"""

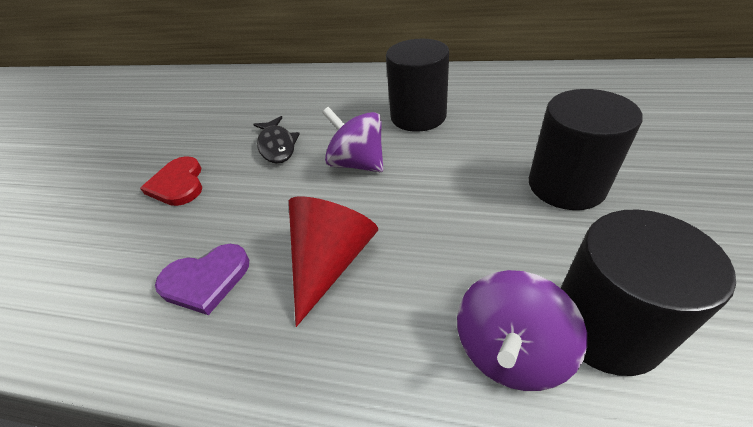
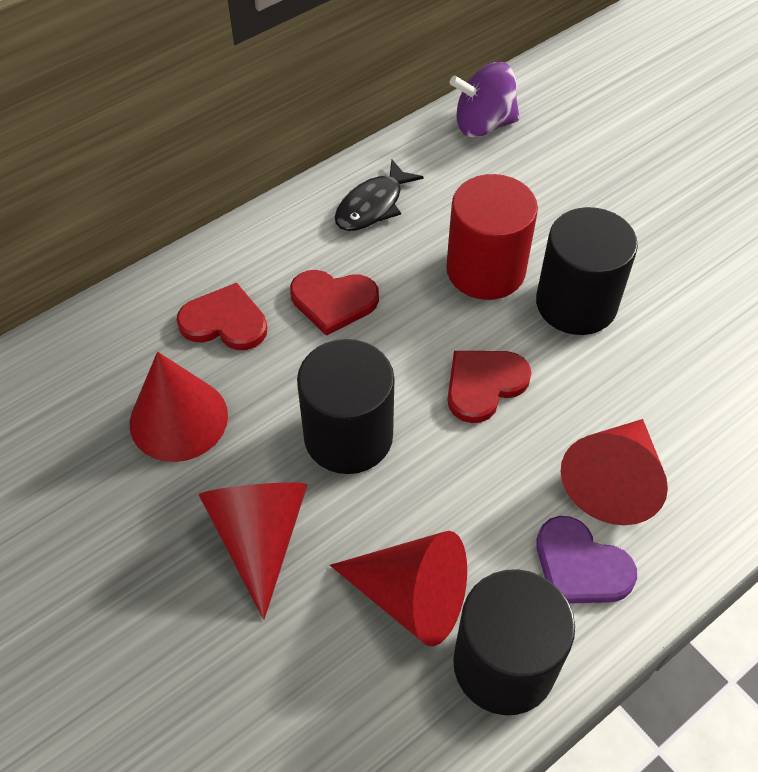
purple spinning top: 2 -> 1
red cone: 1 -> 4
red cylinder: 0 -> 1
red heart: 1 -> 3

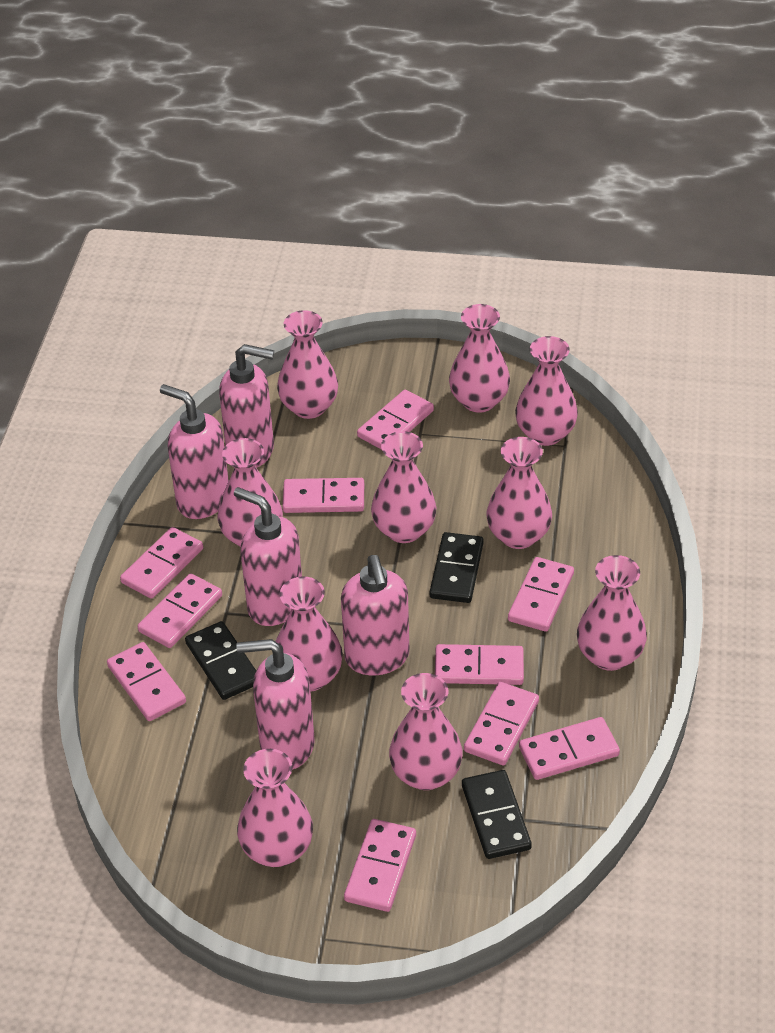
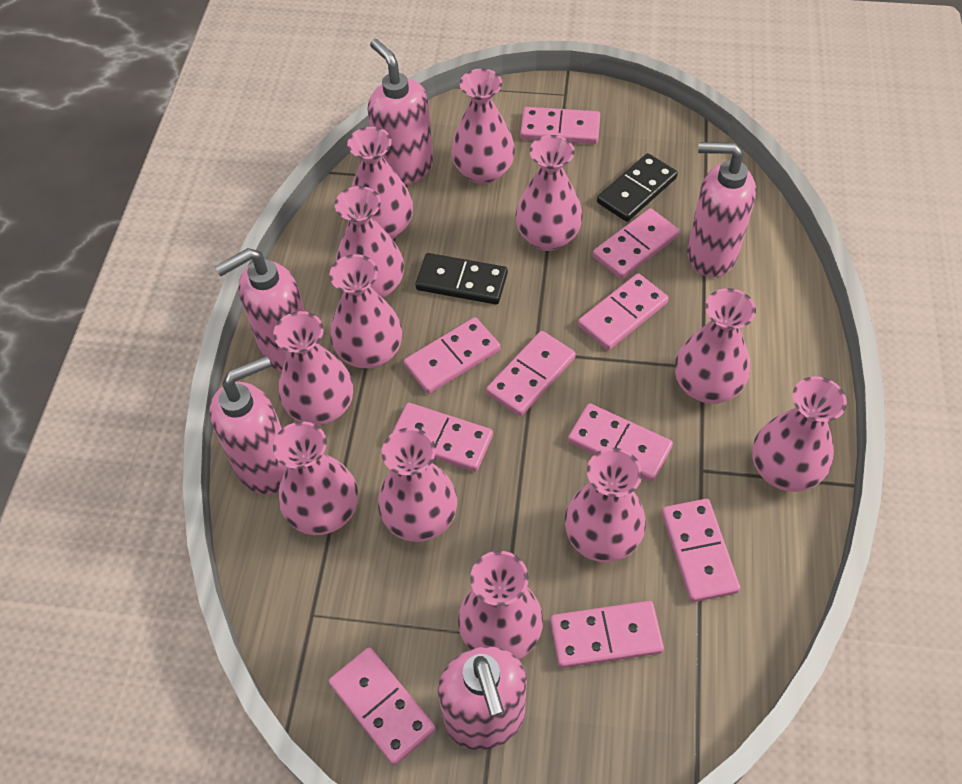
black domino: 3 -> 2
pink vase: 10 -> 12

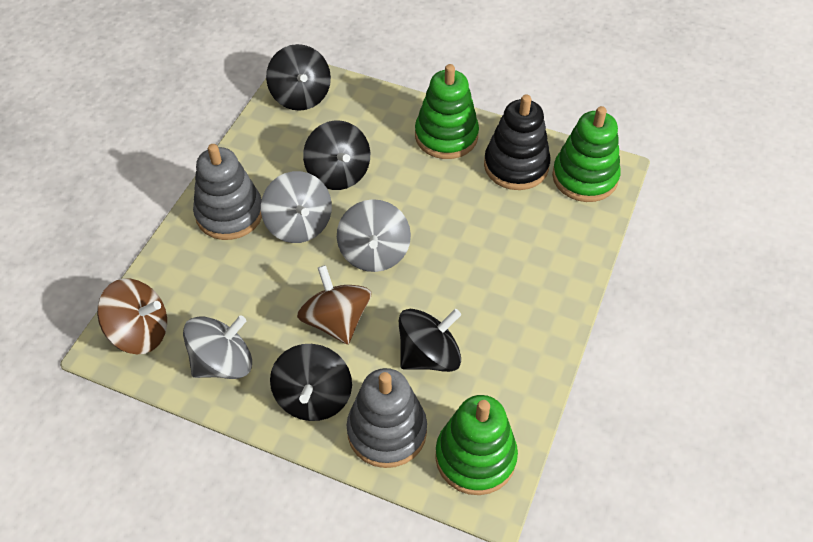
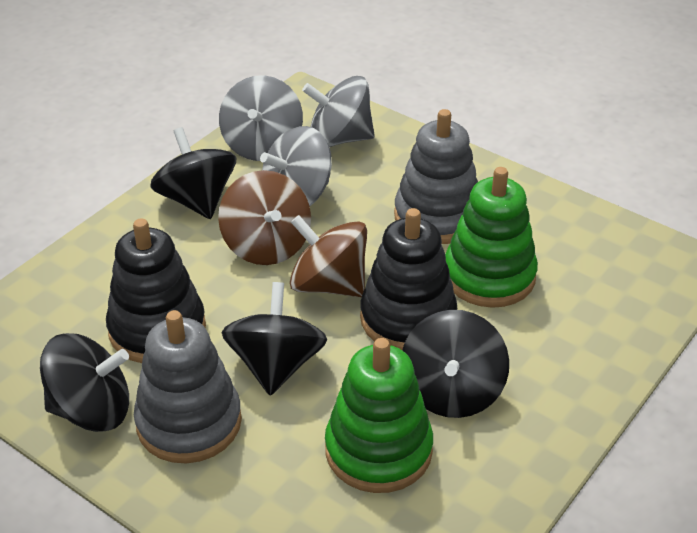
black stacking toy: 1 -> 2
green stacking toy: 3 -> 2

"""

Return every entry above word for word, and include no images.

• TASK SOLUTION
purple spinning top: 2 -> 1
red cone: 1 -> 4
red cylinder: 0 -> 1
red heart: 1 -> 3

black domino: 3 -> 2
pink vase: 10 -> 12

black stacking toy: 1 -> 2
green stacking toy: 3 -> 2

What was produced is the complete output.